-- start of LISTED ENTRIES --
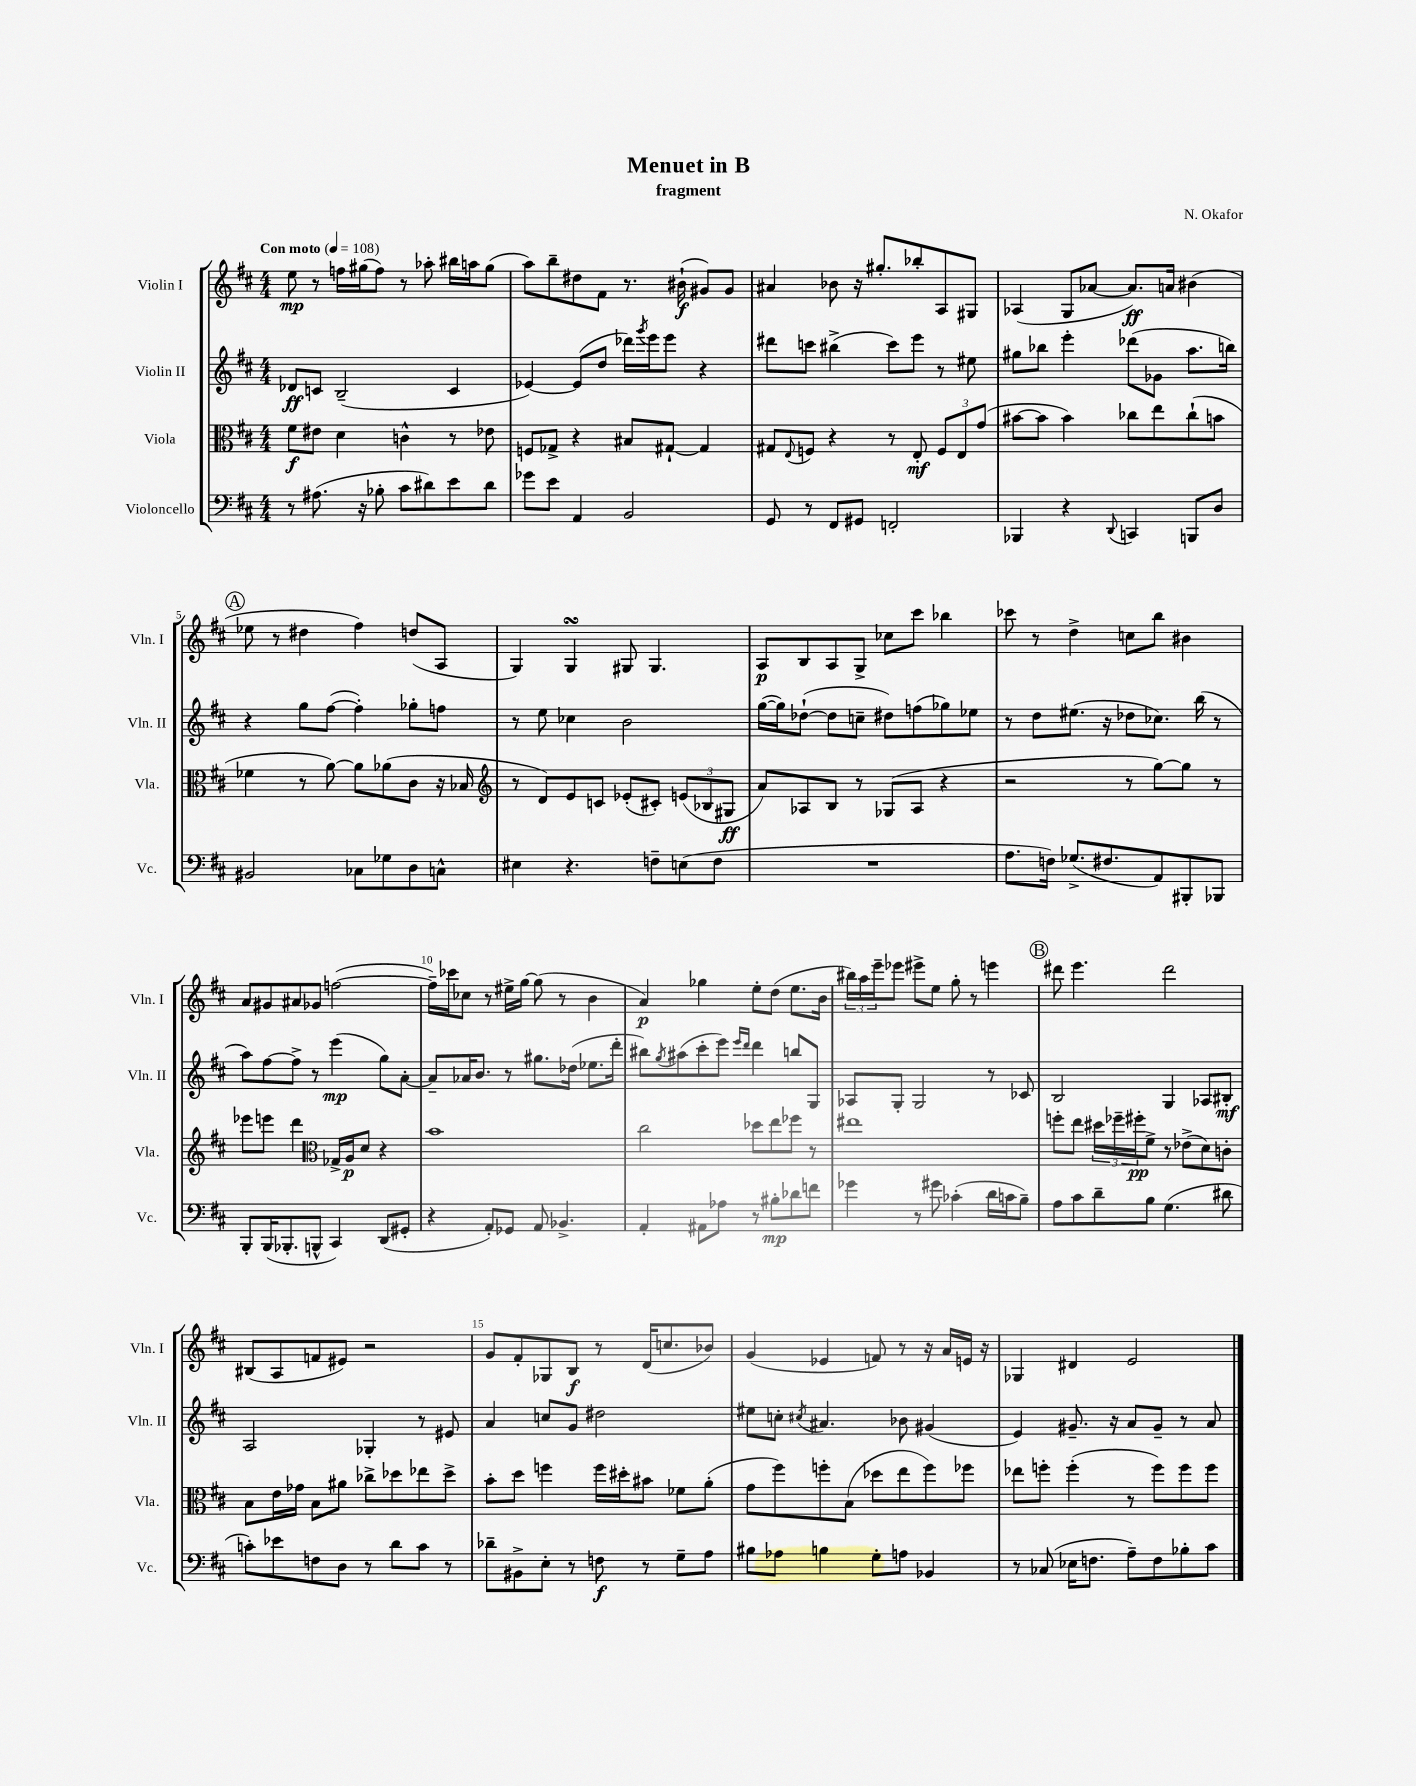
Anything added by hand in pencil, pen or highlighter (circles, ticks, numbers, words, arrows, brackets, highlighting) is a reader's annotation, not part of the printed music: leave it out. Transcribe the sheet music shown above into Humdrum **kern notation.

**kern	**kern	**kern	**kern
*staff4	*staff3	*staff2	*staff1
*clefF4	*clefC3	*clefG2	*clefG2
*k[f#c#]	*k[f#c#]	*k[f#c#]	*k[f#c#]
*M4/4	*M4/4	*M4/4	*M4/4
*MM108	*MM108	*MM108	*MM108
8r	8f#	8d-	8ee
(8.A#	8e#	8c	8r
.	4d	(2B~	16ff
16r	.	.	(16gg#
8B-'	.	.	8ff)
8c#	4c^^	.	8r
8d#)	.	.	8aa-'
8e	8r	4c	16bb#
.	.	.	16aa
8d#	8e-	.	(8gg#
=	=	=	=
8g-	8F	[4e-)	8aa)
8e	8G-^	.	8bb~
4AA	4r	(8e-]	8dd#
.	.	8dd	8f#
2BB	8B#	16ddd-)	8.r
.	.	8qggg	.
.	.	16eee	.
.	[8G#`	8eee	.
.	.	.	(16b#`
.	4G#]	4r	8g#)
.	.	.	8g#
=	=	=	=
8GG	8G#	8ddd#	4a#
.	8qqE	.	.
8r	8F	8ccc	.
8FF#	4r	(4bb#^	8b-
8GG#	.	.	16r
.	.	.	8.gg#'
2FF'	8r	8ccc)	.
.	8E'	8eee	8bb-'
.	12F	8r	8A
.	12E	.	.
.	.	8ee#	8G#
.	(12g	.	.
=	=	=	=
4BBB-	[8b#	8gg#	(4A-
.	8b#]	8bb-	.
4r	4b#)	4eee'	8G
.	.	.	[8a-
8qqDD	.	.	.
4CC	8cc-	(8ddd-	8.a-])
.	8ee	8g-	.
.	.	.	16a
8BBB	(8cc-`	8.aa	(4b#
8D	8b	.	.
.	.	16bb)	.
=	=	=	=
2BB#	4f-	4r	8ee-
.	.	.	8r
.	8r	8gg	4dd#
.	[8a)	([8ff#	.
8C-	8a]	4ff#'])	4ff#)
8G-	(8a-	.	.
8D	8c#	8gg-'	(8dd
8C^^	16r	8ff	8A
.	16B-	.	.
=	=	=	=
*	*clefG2	*	*
4E#	8r	8r	4G)
.	8d)	8ee	.
4.r	8e	4cc-	4G
.	8c	.	.
.	(8e-'	2b	8G#
8F~	8c#')	.	4.G#
(8E	(12e	.	.
.	12B-	.	.
8F	.	.	.
.	12G#	.	.
=	=	=	=
1r	8a)	([16gg	8A
.	.	16gg])	.
.	8A-	([8dd-`	8B
.	8B	8dd-]	8A
.	8r	8cc~	8G^
.	(8G-	8dd#)	8cc-
.	8A-	(8ff	8ccc#
.	4r	8gg-)	4bb-
.	.	8ee-	.
=	=	=	=
8.A	2r	8r	8ccc-
.	.	8dd	8r
16F)	.	.	.
(8.G-^	.	(8.ee#	4dd^
8.F#	.	16r	.
.	8r	8dd-	8cc
8AA)	[8gg)	8.cc-)	8bb
8BBB#'	8gg]	.	4b#
.	.	(16bb	.
8BBB-	8r	8r	.
=	=	=	=
8BBB'	8eee-	8aa)	8a
(16BBB	8eee	[8ff#	8g#
8.BBB-'	.	.	.
.	4ddd	8ff#^]	8a#
8BBB^^	.	8r	8g-
*	*clefC3	*	*
4CC#)	16G-^	(4eee	([2ff
.	16A	.	.
.	8d	.	.
(8DD	4r	8gg)	.
8GG#'	.	[8a'	.
=	=	=	=
4r	1b	8a~]	16ff~])
.	.	.	16ccc-
.	.	16a-	8cc-
.	.	8.b	.
8AA')	.	.	8r
8GG-	.	8r	16ee#^
.	.	.	[16gg
8AA	.	8.gg#	(8gg]
4.BB-^	.	.	8r
.	.	(16dd-	.
.	.	8.ee-	4b
.	.	16ddd'	.
=	=	=	=
4AA'	2cc#	8bb#)	4a)
.	.	8qgg	.
.	.	(8aa#	.
8AA#	.	8ccc#'	4gg-
8A-	.	8eee)	.
.	.	16qqeee	.
.	.	16qqddd	.
8r	8dd-	4ddd	8ee'
8B#'	8ee	.	(8dd
8d-	8ff-	8bb	8.ee
8f	8r	8G	.
.	.	.	16b
=	=	=	=
4g-	1ee#	8A-	24bb#)
.	.	.	24aa
.	.	.	24eee~
.	.	8G'	8eee-
8r	.	2G	8eee#^
8g#	.	.	8ee
(4c-'	.	.	8gg'
.	.	.	8r
16d	.	8r	4eee
16c	.	.	.
8B~)	.	8c-	.
=	=	=	=
8A	8ff'	2B	8ddd#
8c#	8ee	.	4.eee
8d~	24dd#	.	.
.	24ff-~	.	.
.	24ff#'	.	.
8B	8f#^	.	.
(4.G	8r	4G	2ddd#
.	(8e-^	.	.
.	8d)	8A-	.
8d#	8c'	8B#'	.
=	=	=	=
8c')	8B	2A	(8B#
8e-	16e	.	8A
.	16g-	.	.
8F	8B	.	8f
8D	8a#	.	8e#)
8r	8cc-^	4G-'	2r
8d	8dd-	.	.
8c	8ee-	8r	.
8r	8dd-^	8e#	.
=	=	=	=
8d-~	8b'	4a	8g
8BB#^	8dd	.	8f#'
8E'	4ff	8cc	8G-
8r	.	8g	8B
8F	16ff	2dd#	8r
.	16dd#'	.	.
8r	8b#	.	(16d
.	.	.	8.cc
8G~	8f-	.	.
8A	(8a'	.	8b-)
=	=	=	=
8B#	8g	8ee#	(4g
8A-	8ff#)	8cc'	.
.	.	8qcc#	.
4B	8ff'	4.a#	4e-
.	(8B	.	.
8G'	8dd-	.	8f)
8A	8ee	8b-	8r
4BB-	8ff)	(4g#	16r
.	.	.	16a
.	8ff-	.	16e
.	.	.	16r
=	=	=	=
8r	8ee-	4e)	4G-
(8C-	8ff'	.	.
16E-	(4ff'	8.g#~	4d#
8.F	.	.	.
.	.	16r	.
8A~)	8r	8a	2e
8F	8ff)	8g#~	.
8B-'	8ff	8r	.
8c#	8ff	8a	.
==	==	==	==
*-	*-	*-	*-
-- end of LISTED ENTRIES --
OBJECTIVE → Please pick out every line in the items above that contains the string "kern", and copy each such line in full. Case counts.

FINAL ANSWER →
Anything added by hand in pencil, pen or highlighter (circles, ticks, numbers, words, arrows, brackets, highlighting) is a reader's annotation, not part of the printed music: leave it out. Transcribe the sheet music shown above into Humdrum **kern notation.
**kern	**kern	**kern	**kern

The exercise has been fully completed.